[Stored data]
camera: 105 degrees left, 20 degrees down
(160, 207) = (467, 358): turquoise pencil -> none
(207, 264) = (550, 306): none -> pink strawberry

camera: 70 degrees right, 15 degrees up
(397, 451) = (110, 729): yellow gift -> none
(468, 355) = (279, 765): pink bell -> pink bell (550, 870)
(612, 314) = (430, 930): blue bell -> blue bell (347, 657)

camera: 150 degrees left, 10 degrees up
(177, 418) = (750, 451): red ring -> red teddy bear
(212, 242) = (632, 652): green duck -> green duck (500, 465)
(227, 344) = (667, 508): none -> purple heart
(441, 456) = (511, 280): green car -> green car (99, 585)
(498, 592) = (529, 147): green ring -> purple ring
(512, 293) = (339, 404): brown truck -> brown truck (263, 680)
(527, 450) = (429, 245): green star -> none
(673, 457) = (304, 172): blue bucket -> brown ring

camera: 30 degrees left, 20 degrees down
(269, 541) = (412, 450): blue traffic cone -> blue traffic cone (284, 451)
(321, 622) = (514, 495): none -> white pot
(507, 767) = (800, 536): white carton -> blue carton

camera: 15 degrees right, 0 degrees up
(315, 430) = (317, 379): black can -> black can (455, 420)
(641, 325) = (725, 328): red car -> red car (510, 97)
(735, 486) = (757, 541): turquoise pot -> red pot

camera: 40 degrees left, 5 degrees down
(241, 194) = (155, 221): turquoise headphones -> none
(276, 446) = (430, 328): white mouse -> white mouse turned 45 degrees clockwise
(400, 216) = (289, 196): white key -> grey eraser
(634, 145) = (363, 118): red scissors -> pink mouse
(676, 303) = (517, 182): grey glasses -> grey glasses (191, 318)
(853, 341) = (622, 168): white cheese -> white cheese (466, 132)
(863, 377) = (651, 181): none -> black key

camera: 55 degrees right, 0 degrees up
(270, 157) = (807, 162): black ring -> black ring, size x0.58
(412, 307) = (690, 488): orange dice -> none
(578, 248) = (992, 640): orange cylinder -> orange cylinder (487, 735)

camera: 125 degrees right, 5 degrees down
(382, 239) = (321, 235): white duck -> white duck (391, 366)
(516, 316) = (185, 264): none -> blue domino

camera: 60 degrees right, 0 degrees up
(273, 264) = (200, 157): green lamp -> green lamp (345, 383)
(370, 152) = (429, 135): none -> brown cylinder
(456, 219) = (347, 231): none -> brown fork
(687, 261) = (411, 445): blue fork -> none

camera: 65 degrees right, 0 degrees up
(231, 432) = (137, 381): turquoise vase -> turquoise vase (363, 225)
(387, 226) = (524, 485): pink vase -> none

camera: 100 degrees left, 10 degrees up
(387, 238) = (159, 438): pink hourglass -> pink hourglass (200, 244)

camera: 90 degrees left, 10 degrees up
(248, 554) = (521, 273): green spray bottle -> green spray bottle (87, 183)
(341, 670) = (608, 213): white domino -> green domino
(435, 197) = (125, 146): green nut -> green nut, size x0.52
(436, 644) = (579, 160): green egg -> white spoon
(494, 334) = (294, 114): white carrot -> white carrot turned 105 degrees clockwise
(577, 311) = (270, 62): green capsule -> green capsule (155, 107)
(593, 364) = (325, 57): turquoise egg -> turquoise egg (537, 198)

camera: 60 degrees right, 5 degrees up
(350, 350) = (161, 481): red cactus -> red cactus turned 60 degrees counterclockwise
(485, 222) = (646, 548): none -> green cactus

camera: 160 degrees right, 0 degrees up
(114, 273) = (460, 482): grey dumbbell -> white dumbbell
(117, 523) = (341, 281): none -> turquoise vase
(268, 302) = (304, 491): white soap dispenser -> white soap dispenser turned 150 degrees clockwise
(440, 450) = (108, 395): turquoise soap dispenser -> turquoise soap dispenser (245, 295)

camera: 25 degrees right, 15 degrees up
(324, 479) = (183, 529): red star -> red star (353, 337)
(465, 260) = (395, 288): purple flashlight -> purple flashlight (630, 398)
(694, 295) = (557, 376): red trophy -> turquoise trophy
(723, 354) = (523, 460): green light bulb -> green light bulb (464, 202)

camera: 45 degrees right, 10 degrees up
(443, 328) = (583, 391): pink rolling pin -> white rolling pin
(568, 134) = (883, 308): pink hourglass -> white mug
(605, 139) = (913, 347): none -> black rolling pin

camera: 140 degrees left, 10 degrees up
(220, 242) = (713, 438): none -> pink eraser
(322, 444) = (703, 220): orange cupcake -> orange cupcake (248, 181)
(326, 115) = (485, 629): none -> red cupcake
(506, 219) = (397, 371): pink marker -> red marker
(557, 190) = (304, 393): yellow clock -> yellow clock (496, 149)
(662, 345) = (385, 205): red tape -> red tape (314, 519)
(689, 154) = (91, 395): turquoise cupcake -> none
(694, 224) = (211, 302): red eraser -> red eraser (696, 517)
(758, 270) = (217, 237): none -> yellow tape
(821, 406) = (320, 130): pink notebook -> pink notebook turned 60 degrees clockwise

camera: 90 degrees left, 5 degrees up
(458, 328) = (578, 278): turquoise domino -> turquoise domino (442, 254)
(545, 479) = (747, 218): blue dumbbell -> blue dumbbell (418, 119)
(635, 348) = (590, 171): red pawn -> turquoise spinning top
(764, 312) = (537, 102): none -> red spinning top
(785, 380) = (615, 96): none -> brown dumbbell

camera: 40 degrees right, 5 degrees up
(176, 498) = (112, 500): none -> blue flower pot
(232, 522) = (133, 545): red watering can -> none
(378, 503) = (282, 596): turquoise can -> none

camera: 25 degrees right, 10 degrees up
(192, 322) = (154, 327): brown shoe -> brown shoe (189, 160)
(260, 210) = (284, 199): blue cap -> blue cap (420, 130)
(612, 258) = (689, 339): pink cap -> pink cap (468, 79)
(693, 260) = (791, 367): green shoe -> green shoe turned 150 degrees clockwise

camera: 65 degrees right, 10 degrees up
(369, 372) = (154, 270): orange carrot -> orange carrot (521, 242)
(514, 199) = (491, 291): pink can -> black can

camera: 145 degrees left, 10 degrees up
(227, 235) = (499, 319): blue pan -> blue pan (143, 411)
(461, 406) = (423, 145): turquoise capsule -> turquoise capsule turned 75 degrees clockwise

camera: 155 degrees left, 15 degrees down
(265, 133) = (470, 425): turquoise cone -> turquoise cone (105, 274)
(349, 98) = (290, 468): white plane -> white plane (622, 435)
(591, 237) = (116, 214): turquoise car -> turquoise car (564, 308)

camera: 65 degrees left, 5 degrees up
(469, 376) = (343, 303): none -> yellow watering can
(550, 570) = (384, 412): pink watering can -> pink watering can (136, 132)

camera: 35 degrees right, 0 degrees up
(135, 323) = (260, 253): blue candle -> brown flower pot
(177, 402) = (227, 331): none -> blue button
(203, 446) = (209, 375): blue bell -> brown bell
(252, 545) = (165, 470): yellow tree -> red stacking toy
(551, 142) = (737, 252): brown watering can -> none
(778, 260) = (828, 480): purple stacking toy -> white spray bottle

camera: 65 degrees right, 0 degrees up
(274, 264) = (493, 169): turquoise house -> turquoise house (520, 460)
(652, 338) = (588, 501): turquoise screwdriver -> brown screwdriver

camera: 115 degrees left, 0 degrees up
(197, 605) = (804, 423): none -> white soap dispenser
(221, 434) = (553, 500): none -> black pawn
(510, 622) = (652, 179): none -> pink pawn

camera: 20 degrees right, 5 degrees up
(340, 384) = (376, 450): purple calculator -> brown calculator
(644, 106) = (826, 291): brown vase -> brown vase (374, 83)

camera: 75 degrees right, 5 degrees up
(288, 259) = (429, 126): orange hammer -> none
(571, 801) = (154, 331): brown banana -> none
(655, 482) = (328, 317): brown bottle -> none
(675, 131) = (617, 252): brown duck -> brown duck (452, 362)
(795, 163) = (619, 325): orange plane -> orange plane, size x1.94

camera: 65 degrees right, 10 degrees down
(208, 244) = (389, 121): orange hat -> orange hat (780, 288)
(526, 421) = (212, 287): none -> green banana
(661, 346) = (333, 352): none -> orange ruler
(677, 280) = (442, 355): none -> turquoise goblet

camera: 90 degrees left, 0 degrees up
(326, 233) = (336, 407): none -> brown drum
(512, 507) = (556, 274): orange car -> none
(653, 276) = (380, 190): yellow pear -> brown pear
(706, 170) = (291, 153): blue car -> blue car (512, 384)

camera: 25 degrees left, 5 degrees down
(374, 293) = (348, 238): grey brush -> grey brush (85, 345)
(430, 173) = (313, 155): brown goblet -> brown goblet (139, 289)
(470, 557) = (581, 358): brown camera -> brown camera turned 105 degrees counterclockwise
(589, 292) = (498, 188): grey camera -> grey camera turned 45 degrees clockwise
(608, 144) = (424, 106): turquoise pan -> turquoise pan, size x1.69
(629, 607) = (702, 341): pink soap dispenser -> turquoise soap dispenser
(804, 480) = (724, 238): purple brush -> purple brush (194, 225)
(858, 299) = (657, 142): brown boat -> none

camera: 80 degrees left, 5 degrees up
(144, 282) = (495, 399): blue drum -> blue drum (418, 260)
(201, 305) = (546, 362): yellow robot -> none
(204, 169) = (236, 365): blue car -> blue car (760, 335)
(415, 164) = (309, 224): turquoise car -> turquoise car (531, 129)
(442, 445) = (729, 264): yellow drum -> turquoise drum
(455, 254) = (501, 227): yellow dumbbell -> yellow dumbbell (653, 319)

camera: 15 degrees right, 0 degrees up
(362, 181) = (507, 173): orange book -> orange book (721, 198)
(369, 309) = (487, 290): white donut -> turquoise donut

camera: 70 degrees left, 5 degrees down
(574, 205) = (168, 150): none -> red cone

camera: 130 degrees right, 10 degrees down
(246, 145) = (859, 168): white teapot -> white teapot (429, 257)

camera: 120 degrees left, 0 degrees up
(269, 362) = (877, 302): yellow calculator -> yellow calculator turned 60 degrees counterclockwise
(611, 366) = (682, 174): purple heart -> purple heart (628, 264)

What the task requires: Output the records above exactly, from their first line through the line that contains "(578, 248) = (992, 640): orange", and add nothing.

Reply to the exercise:
camera: 105 degrees left, 20 degrees down
(160, 207) = (467, 358): turquoise pencil -> none
(207, 264) = (550, 306): none -> pink strawberry

camera: 70 degrees right, 15 degrees up
(397, 451) = (110, 729): yellow gift -> none
(468, 355) = (279, 765): pink bell -> pink bell (550, 870)
(612, 314) = (430, 930): blue bell -> blue bell (347, 657)

camera: 150 degrees left, 10 degrees up
(177, 418) = (750, 451): red ring -> red teddy bear
(212, 242) = (632, 652): green duck -> green duck (500, 465)
(227, 344) = (667, 508): none -> purple heart
(441, 456) = (511, 280): green car -> green car (99, 585)
(498, 592) = (529, 147): green ring -> purple ring
(512, 293) = (339, 404): brown truck -> brown truck (263, 680)
(527, 450) = (429, 245): green star -> none
(673, 457) = (304, 172): blue bucket -> brown ring

camera: 30 degrees left, 20 degrees down
(269, 541) = (412, 450): blue traffic cone -> blue traffic cone (284, 451)
(321, 622) = (514, 495): none -> white pot
(507, 767) = (800, 536): white carton -> blue carton

camera: 15 degrees right, 0 degrees up
(315, 430) = (317, 379): black can -> black can (455, 420)
(641, 325) = (725, 328): red car -> red car (510, 97)
(735, 486) = (757, 541): turquoise pot -> red pot

camera: 40 degrees left, 5 degrees down
(241, 194) = (155, 221): turquoise headphones -> none
(276, 446) = (430, 328): white mouse -> white mouse turned 45 degrees clockwise
(400, 216) = (289, 196): white key -> grey eraser
(634, 145) = (363, 118): red scissors -> pink mouse
(676, 303) = (517, 182): grey glasses -> grey glasses (191, 318)
(853, 341) = (622, 168): white cheese -> white cheese (466, 132)
(863, 377) = (651, 181): none -> black key

camera: 55 degrees right, 0 degrees up
(270, 157) = (807, 162): black ring -> black ring, size x0.58
(412, 307) = (690, 488): orange dice -> none
(578, 248) = (992, 640): orange cylinder -> orange cylinder (487, 735)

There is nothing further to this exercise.